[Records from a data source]
⟨
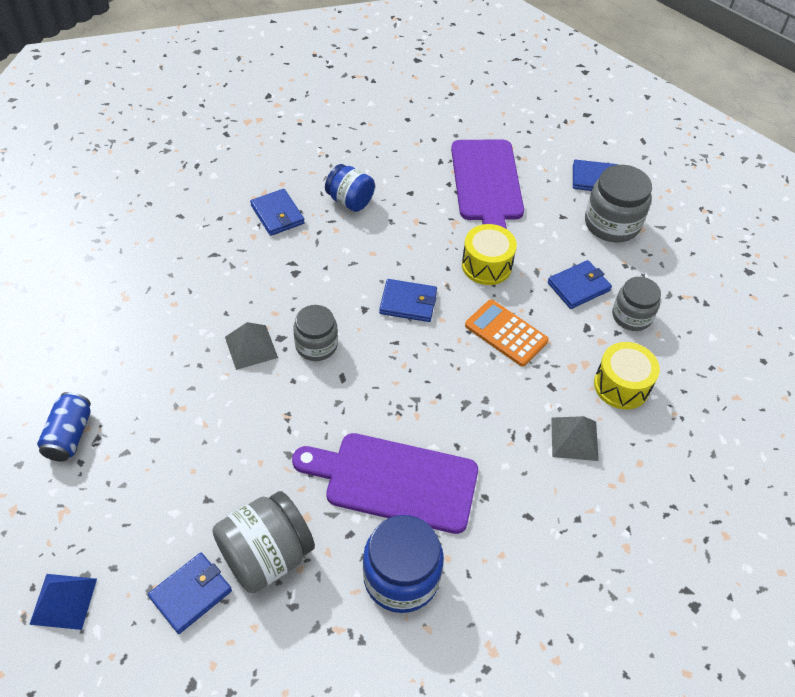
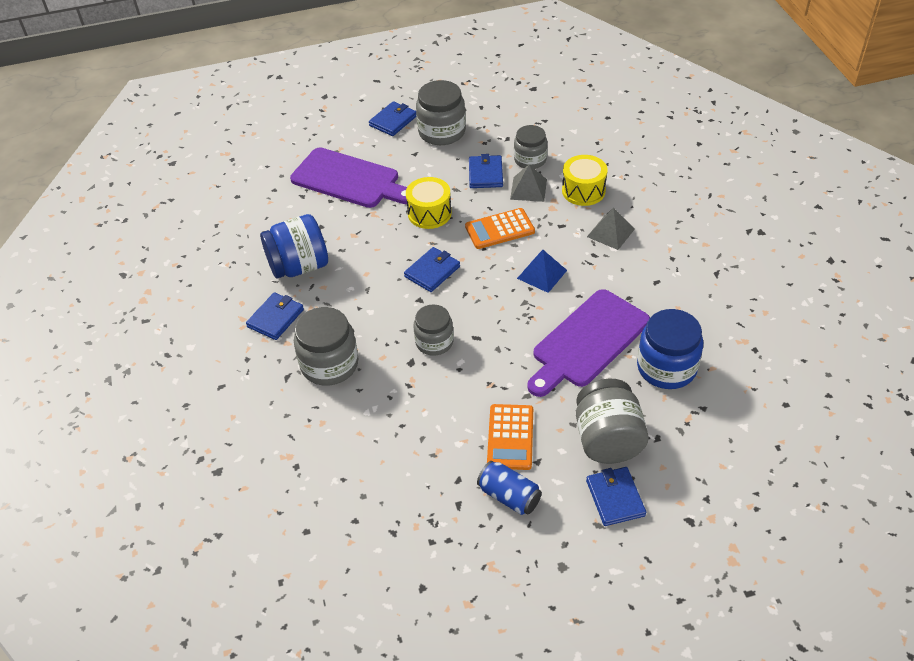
camera: 55 degrees left, 5 degrees down
(63, 601) = (577, 587): blue pyramid -> blue pyramid (542, 274)
(69, 435) = (415, 540): blue can -> blue can (509, 496)
(227, 462) = (510, 437): none -> orange calculator
(244, 277) = (329, 364): none -> grey jar
(251, 347) = (407, 384): grey pyramid -> grey pyramid (528, 189)
(277, 214) = (275, 318): blue wallet -> blue wallet turned 60 degrees counterclockwise
(350, 201) = (299, 266): blue jar -> blue jar, size x1.51

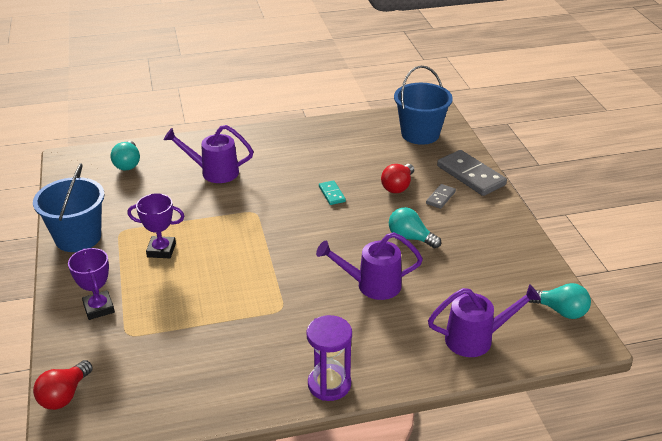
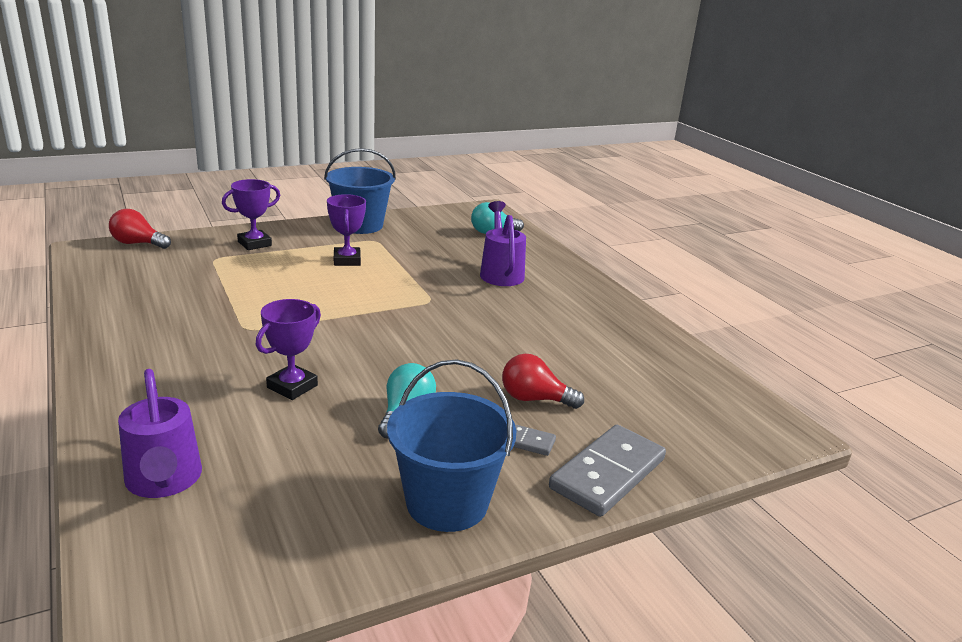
camera: 75 degrees right, 10 degrees down
(329, 384) = (106, 366): purple hourglass -> none
(332, 194) = (490, 347): turquoise domino -> none
(372, 285) = (292, 386): purple watering can -> purple trophy
(420, 134) = (701, 416): blue bucket -> blue bucket (447, 503)
(560, 311) = (221, 587): turquoise light bulb -> none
⟩
Each record should be printed exactly as it appears, leaving the pictures out.

**EXERCISE RESPONSE:**
camera: 55 degrees left, 5 degrees down
(63, 601) = (577, 587): blue pyramid -> blue pyramid (542, 274)
(69, 435) = (415, 540): blue can -> blue can (509, 496)
(227, 462) = (510, 437): none -> orange calculator
(244, 277) = (329, 364): none -> grey jar
(251, 347) = (407, 384): grey pyramid -> grey pyramid (528, 189)
(277, 214) = (275, 318): blue wallet -> blue wallet turned 60 degrees counterclockwise
(350, 201) = (299, 266): blue jar -> blue jar, size x1.51

camera: 75 degrees right, 10 degrees down
(329, 384) = (106, 366): purple hourglass -> none
(332, 194) = (490, 347): turquoise domino -> none
(372, 285) = (292, 386): purple watering can -> purple trophy
(420, 134) = (701, 416): blue bucket -> blue bucket (447, 503)
(560, 311) = (221, 587): turquoise light bulb -> none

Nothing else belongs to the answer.